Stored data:
▶
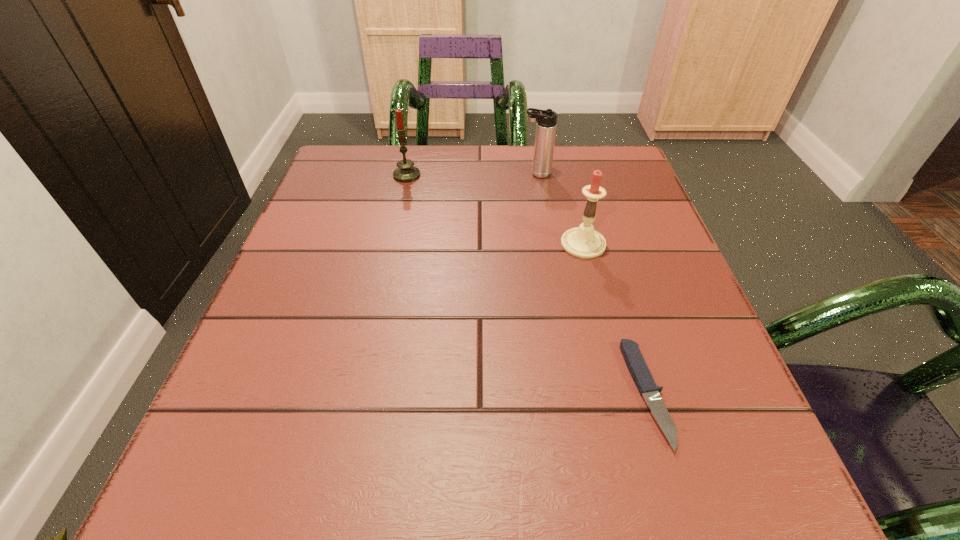
This screenshot has width=960, height=540. Identify the location of free spot at the near edge of the desktop. (609, 462).

At what (x,y) coordinates should I click in order to perform the action: click on free space at the left edge. Please return your answer as a coordinate pair (x, y). The width and height of the screenshot is (960, 540). Looking at the image, I should click on (297, 294).

Where is `vacant space at the right edge of the desktop`? vacant space at the right edge of the desktop is located at coordinates (684, 397).

Where is `free region at the far left corner`? Image resolution: width=960 pixels, height=540 pixels. free region at the far left corner is located at coordinates (328, 178).

Where is `vacant space at the far right corner`? This screenshot has width=960, height=540. vacant space at the far right corner is located at coordinates (644, 187).

In the image, there is a desktop. Where is `free space at the near right corner`? This screenshot has height=540, width=960. free space at the near right corner is located at coordinates (735, 484).

Locate an element on the screen. vacant space in between the steak knife and the nearer candle is located at coordinates (615, 319).

The width and height of the screenshot is (960, 540). In order to click on vacant space that is in between the thermos bottle and the nearest object in this screenshot , I will do `click(591, 284)`.

Locate an element on the screen. The width and height of the screenshot is (960, 540). free space between the thermos bottle and the left candle is located at coordinates (471, 174).

Locate an element on the screen. free space that is in between the thermos bottle and the nearer candle is located at coordinates (560, 209).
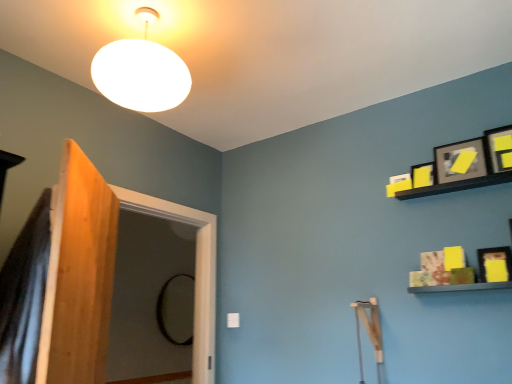
At what (x,y) coordinates should I click in order to perform the action: click on matte black picture frame at upper right, which is counted as the 1th picture frame, starting from the top. Please return your answer as a coordinate pair (x, y). Image resolution: width=512 pixels, height=384 pixels. Looking at the image, I should click on (499, 148).

I want to click on wooden screen door at left, so click(196, 270).

Is black glass mirror at center positioned with its back to matte black picture frame at upper right, which is counted as the 1th picture frame, starting from the top?

No, black glass mirror at center is not facing away from matte black picture frame at upper right, which is counted as the 1th picture frame, starting from the top.

Would you say black glass mirror at center is outside matte black picture frame at upper right, placed as the 4th picture frame when sorted from bottom to top?

That's correct, black glass mirror at center is outside of matte black picture frame at upper right, placed as the 4th picture frame when sorted from bottom to top.

Is point (180, 345) positioned after point (504, 145)?

Yes, it is behind point (504, 145).

How much distance is there between wooden screen door at left and black glass mirror at center?

wooden screen door at left is 2.31 meters from black glass mirror at center.

Does point (183, 210) appear closer or farther from the camera than point (182, 273)?

Clearly, point (183, 210) is closer to the camera than point (182, 273).

Considering the relative sizes of wooden screen door at left and black glass mirror at center in the image provided, is wooden screen door at left wider than black glass mirror at center?

Indeed, wooden screen door at left has a greater width compared to black glass mirror at center.

Looking at this image, how many degrees apart are the facing directions of wooden screen door at left and black glass mirror at center?

The angle between the facing direction of wooden screen door at left and the facing direction of black glass mirror at center is 0.00114 degrees.

From a real-world perspective, between matte black picture frame at upper right, the third picture frame in the bottom-to-top sequence, and matte black picture frame at upper right, which is counted as the 1th picture frame, starting from the top, who is vertically higher?

matte black picture frame at upper right, which is counted as the 1th picture frame, starting from the top, is physically above.

Can you see matte black picture frame at upper right, which appears as the 2th picture frame when viewed from the top, touching matte black picture frame at upper right, which is counted as the 1th picture frame, starting from the top?

No, matte black picture frame at upper right, which appears as the 2th picture frame when viewed from the top, is not making contact with matte black picture frame at upper right, which is counted as the 1th picture frame, starting from the top.

Which of these two, matte black picture frame at upper right, which appears as the 2th picture frame when viewed from the top, or matte black picture frame at upper right, placed as the 4th picture frame when sorted from bottom to top, is bigger?

matte black picture frame at upper right, which appears as the 2th picture frame when viewed from the top, is bigger.

Which is closer to the camera, (472,144) or (503,154)?

Point (472,144).

Considering the positions of point (421, 182) and point (158, 84), is point (421, 182) closer or farther from the camera than point (158, 84)?

Point (421, 182).

Is yellow matte picture frame at upper right, which ranks as the 2th picture frame in bottom-to-top order, positioned far away from white matte lampshade at upper center?

That's right, there is a large distance between yellow matte picture frame at upper right, which ranks as the 2th picture frame in bottom-to-top order, and white matte lampshade at upper center.

Does yellow matte picture frame at upper right, positioned as the third picture frame in top-to-bottom order, have a larger size compared to white matte lampshade at upper center?

No.

From the image's perspective, is yellow matte picture frame at upper right, which ranks as the 2th picture frame in bottom-to-top order, above or below white matte lampshade at upper center?

yellow matte picture frame at upper right, which ranks as the 2th picture frame in bottom-to-top order, is situated lower than white matte lampshade at upper center in the image.

In the scene shown: Which is less distant, (483, 273) or (199, 262)?

Point (483, 273)

You are a GUI agent. You are given a task and a screenshot of the screen. Output one action in this format:
    pyautogui.click(x=<x>, y=<y>)
    Task: Click on the screen door that is on the left side of matte black picture frame at upper right, positioned as the 4th picture frame in top-to-bottom order
    
    Given the screenshot: What is the action you would take?
    pyautogui.click(x=196, y=270)

Looking at the image, does matte black picture frame at upper right, the 1th picture frame when ordered from bottom to top, seem bigger or smaller compared to wooden screen door at left?

Clearly, matte black picture frame at upper right, the 1th picture frame when ordered from bottom to top, is smaller in size than wooden screen door at left.

Is matte black picture frame at upper right, the 1th picture frame when ordered from bottom to top, in front of or behind wooden screen door at left in the image?

In the image, matte black picture frame at upper right, the 1th picture frame when ordered from bottom to top, appears in front of wooden screen door at left.

From a real-world perspective, who is located higher, yellow matte picture frame at upper right, which ranks as the 2th picture frame in bottom-to-top order, or black glass mirror at center?

yellow matte picture frame at upper right, which ranks as the 2th picture frame in bottom-to-top order, from a real-world perspective.

Based on the photo, from the image's perspective, is yellow matte picture frame at upper right, positioned as the third picture frame in top-to-bottom order, positioned above or below black glass mirror at center?

Clearly, from the image's perspective, yellow matte picture frame at upper right, positioned as the third picture frame in top-to-bottom order, is above black glass mirror at center.

Is yellow matte picture frame at upper right, positioned as the third picture frame in top-to-bottom order, wider or thinner than black glass mirror at center?

yellow matte picture frame at upper right, positioned as the third picture frame in top-to-bottom order, is thinner than black glass mirror at center.

Would you say yellow matte picture frame at upper right, positioned as the third picture frame in top-to-bottom order, contains black glass mirror at center?

Definitely not — black glass mirror at center is not inside yellow matte picture frame at upper right, positioned as the third picture frame in top-to-bottom order.

Is matte black picture frame at upper right, the third picture frame in the bottom-to-top sequence, positioned far away from black glass mirror at center?

Indeed, matte black picture frame at upper right, the third picture frame in the bottom-to-top sequence, is not near black glass mirror at center.

From a real-world perspective, which object stands above the other?

In real-world perspective, matte black picture frame at upper right, which appears as the 2th picture frame when viewed from the top, is above.

Is point (451, 156) closer or farther from the camera than point (165, 284)?

Point (451, 156).

Starting from the black glass mirror at center, which picture frame is the 2nd one to the right? Please provide its 2D coordinates.

[(460, 161)]

From the image's perspective, which picture frame is the 4th one above the black glass mirror at center? Please provide its 2D coordinates.

[(499, 148)]

Where is `mirror behind the wooden screen door at left`? The height and width of the screenshot is (384, 512). mirror behind the wooden screen door at left is located at coordinates (162, 315).

Estimate the real-world distances between objects in this image. Which object is closer to yellow matte picture frame at upper right, which ranks as the 2th picture frame in bottom-to-top order, white matte lampshade at upper center or matte black picture frame at upper right, the third picture frame in the bottom-to-top sequence?

matte black picture frame at upper right, the third picture frame in the bottom-to-top sequence.

From the image, which object appears to be nearer to black glass mirror at center, matte black picture frame at upper right, which appears as the 2th picture frame when viewed from the top, or matte black picture frame at upper right, placed as the 4th picture frame when sorted from bottom to top?

Based on the image, matte black picture frame at upper right, which appears as the 2th picture frame when viewed from the top, appears to be nearer to black glass mirror at center.

Based on the photo, considering their positions, is matte black picture frame at upper right, which appears as the 2th picture frame when viewed from the top, positioned closer to yellow matte picture frame at upper right, positioned as the third picture frame in top-to-bottom order, than matte black picture frame at upper right, placed as the 4th picture frame when sorted from bottom to top?

matte black picture frame at upper right, which appears as the 2th picture frame when viewed from the top, is positioned closer to the anchor yellow matte picture frame at upper right, positioned as the third picture frame in top-to-bottom order.

From the image, which object appears to be nearer to yellow matte picture frame at upper right, positioned as the third picture frame in top-to-bottom order, matte black picture frame at upper right, placed as the 4th picture frame when sorted from bottom to top, or black glass mirror at center?

The object closer to yellow matte picture frame at upper right, positioned as the third picture frame in top-to-bottom order, is matte black picture frame at upper right, placed as the 4th picture frame when sorted from bottom to top.

In the scene shown: Estimate the real-world distances between objects in this image. Which object is further from wooden screen door at left, matte black picture frame at upper right, placed as the 4th picture frame when sorted from bottom to top, or white matte lampshade at upper center?

matte black picture frame at upper right, placed as the 4th picture frame when sorted from bottom to top, is further to wooden screen door at left.

Which object lies further to the anchor point matte black picture frame at upper right, which appears as the 2th picture frame when viewed from the top, white matte lampshade at upper center or yellow matte picture frame at upper right, positioned as the third picture frame in top-to-bottom order?

white matte lampshade at upper center lies further to matte black picture frame at upper right, which appears as the 2th picture frame when viewed from the top, than the other object.

Considering their positions, is matte black picture frame at upper right, placed as the 4th picture frame when sorted from bottom to top, positioned closer to matte black picture frame at upper right, the 1th picture frame when ordered from bottom to top, than wooden screen door at left?

matte black picture frame at upper right, placed as the 4th picture frame when sorted from bottom to top, is closer to matte black picture frame at upper right, the 1th picture frame when ordered from bottom to top.

Estimate the real-world distances between objects in this image. Which object is further from yellow matte picture frame at upper right, which ranks as the 2th picture frame in bottom-to-top order, matte black picture frame at upper right, the 1th picture frame when ordered from bottom to top, or white matte lampshade at upper center?

white matte lampshade at upper center is positioned further to the anchor yellow matte picture frame at upper right, which ranks as the 2th picture frame in bottom-to-top order.

Image resolution: width=512 pixels, height=384 pixels. Find the location of `screen door between matte black picture frame at upper right, placed as the 4th picture frame when sorted from bottom to top, and black glass mirror at center, along the z-axis`. screen door between matte black picture frame at upper right, placed as the 4th picture frame when sorted from bottom to top, and black glass mirror at center, along the z-axis is located at coordinates (196, 270).

At what (x,y) coordinates should I click in order to perform the action: click on lamp between wooden screen door at left and matte black picture frame at upper right, the third picture frame in the bottom-to-top sequence, from left to right. Please return your answer as a coordinate pair (x, y). The height and width of the screenshot is (384, 512). Looking at the image, I should click on (141, 71).

Where is `picture frame between white matte lampshade at upper center and matte black picture frame at upper right, which appears as the 2th picture frame when viewed from the top`? Image resolution: width=512 pixels, height=384 pixels. picture frame between white matte lampshade at upper center and matte black picture frame at upper right, which appears as the 2th picture frame when viewed from the top is located at coordinates (422, 175).

Locate an element on the screen. screen door between white matte lampshade at upper center and black glass mirror at center along the z-axis is located at coordinates (196, 270).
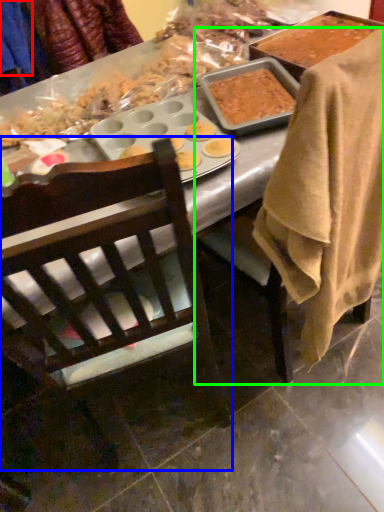
Question: Based on their relative distances, which object is nearer to clothing (highlighted by a red box)? Choose from chair (highlighted by a blue box) and chair (highlighted by a green box).

Choices:
 (A) chair
 (B) chair

Answer: (B)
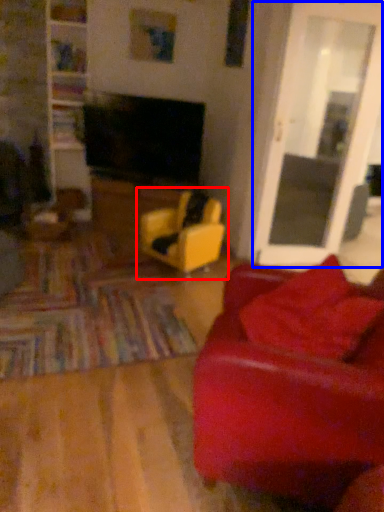
Question: Which object appears farthest to the camera in this image, chair (highlighted by a red box) or glass door (highlighted by a blue box)?

Choices:
 (A) chair
 (B) glass door

Answer: (A)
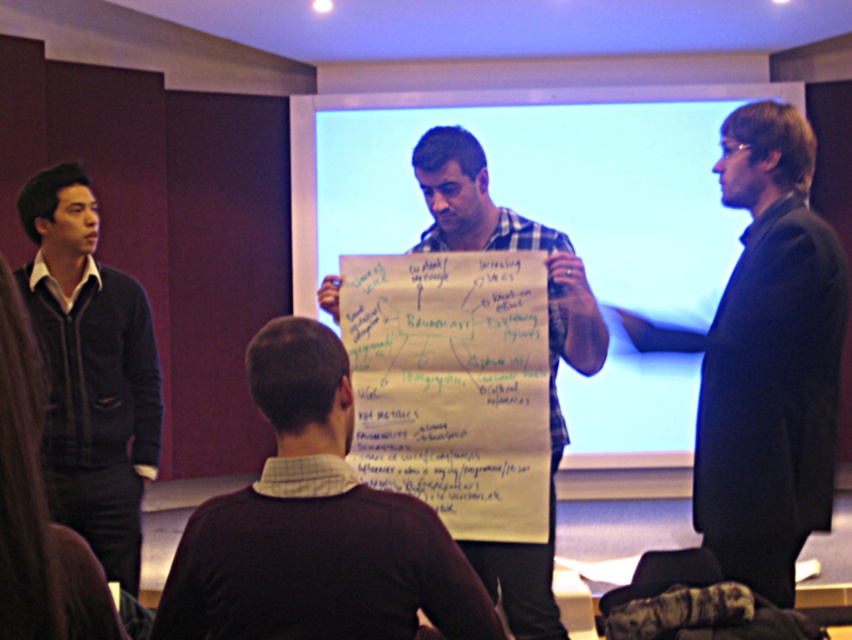
You are an attendee at this presentation. You notice the black smooth suit at right and the white paperboard at center. Which object is positioned higher in the image?

The black smooth suit at right is above the white paperboard at center, so it is positioned higher in the image.

You are attending a meeting and see two people wearing sweaters. One is wearing a dark brown sweater at center and another is wearing a velvet dark blue sweater at left. Which sweater is closer to you?

The dark brown sweater at center is closer to you than the velvet dark blue sweater at left.

You are standing in the room and want to hand a document to the person wearing the dark brown sweater at center. Based on their position, which direction should you move to reach them?

The dark brown sweater at center is located at point 0.823 on the horizontal axis and 0.371 on the vertical axis, so you should move towards the center of the room to reach them.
◀
Render the lines beginning with the one that contains "Would you say black" and continuing through the one that contains "That's correct, black" as a Markdown table with the columns Row and Line text. Leave out blank lines.

| Row | Line text |
|---|---|
| 1 | Would you say black glass mirror at center is outside matte black picture frame at upper right, placed as the 4th picture frame when sorted from bottom to top? |
| 2 | That's correct, black glass mirror at center is outside of matte black picture frame at upper right, placed as the 4th picture frame when sorted from bottom to top. |